• _TASK TO CARRY OUT_:
The lines below may contain the word "grey". Please count those that do and give the number alone.

• _MATERIAL FOR THIS EXERCISE_:
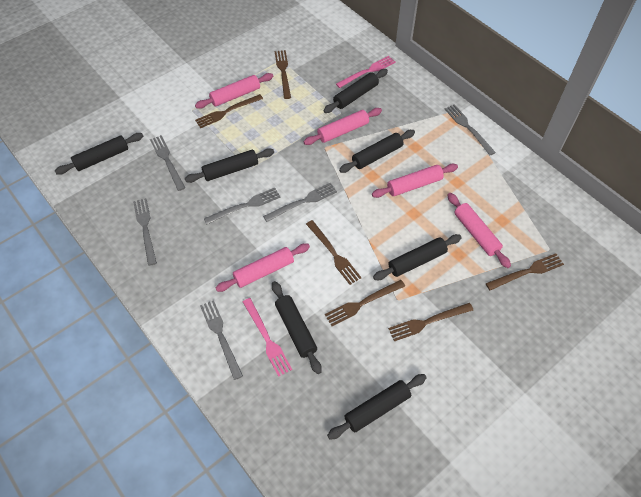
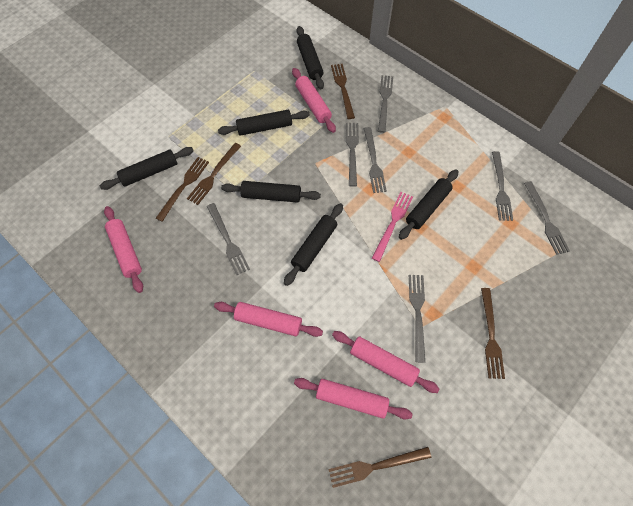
black rolling pin: 7 -> 6
brown fork: 6 -> 5
grey fork: 6 -> 7
pink fork: 2 -> 1

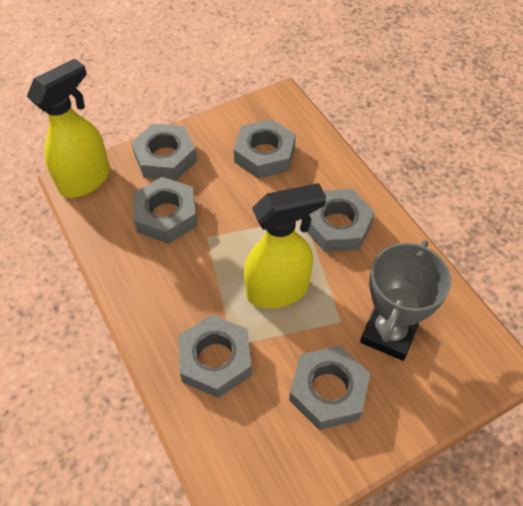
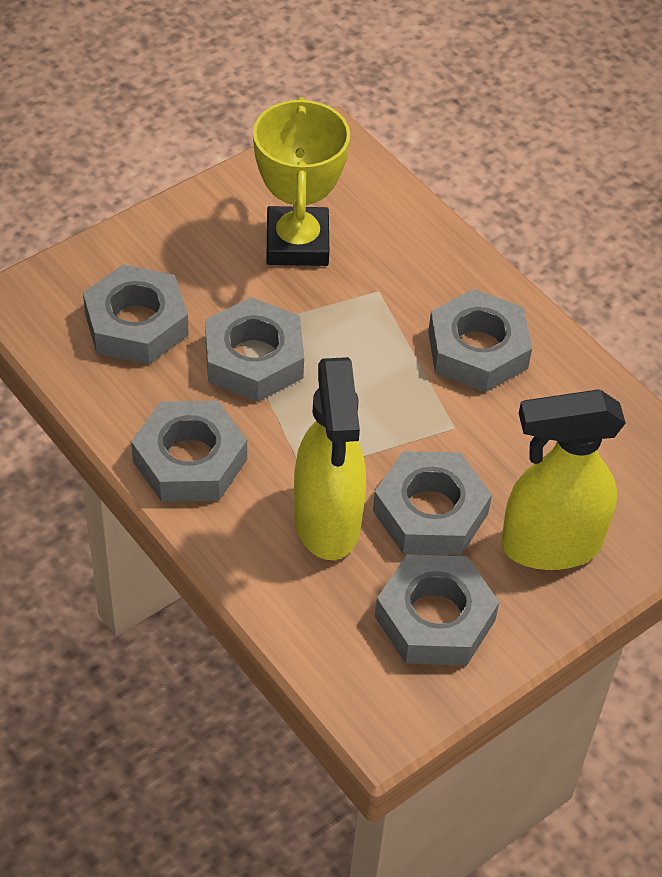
grey trophy: 1 -> 0
yellow trophy: 0 -> 1

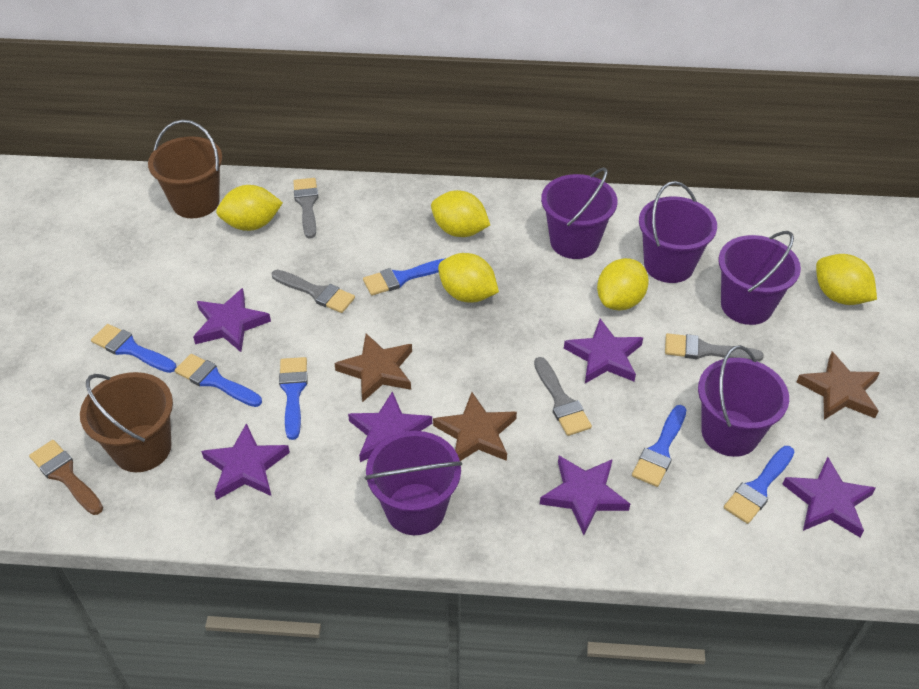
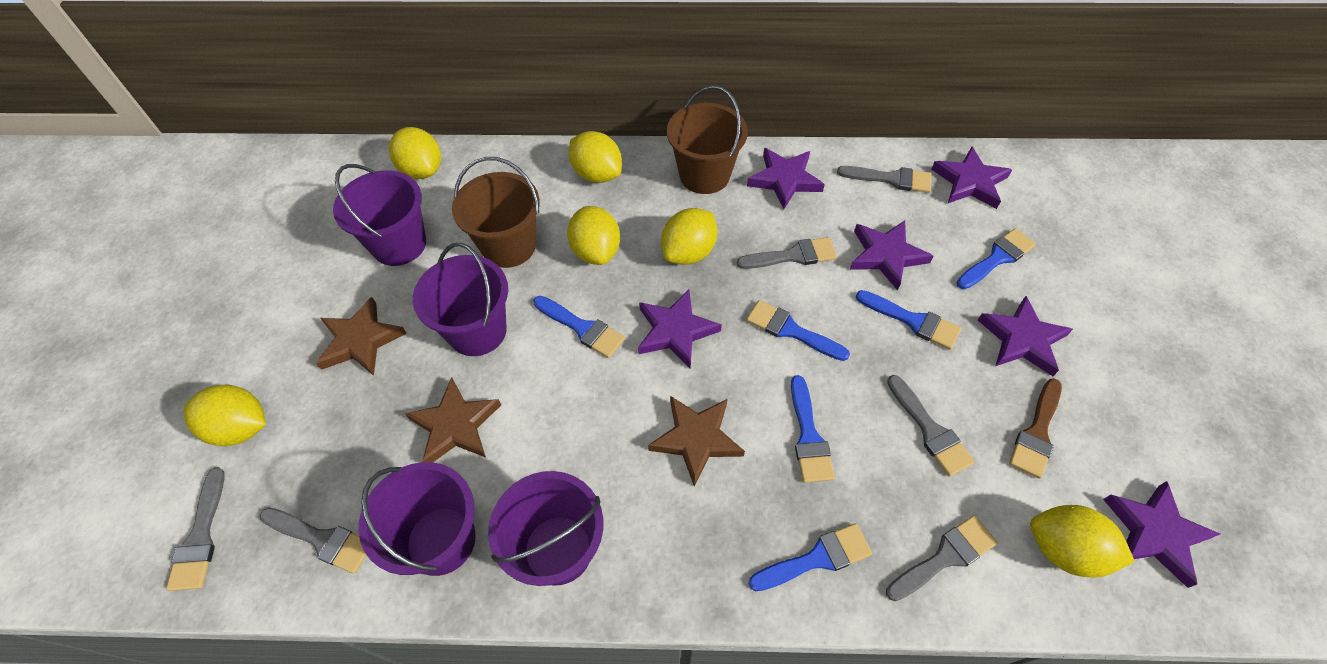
grey brush: 4 -> 6
purple bucket: 5 -> 4
yellow lemon: 5 -> 6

• _RESPONSE FOR THIS EXERCISE_:
3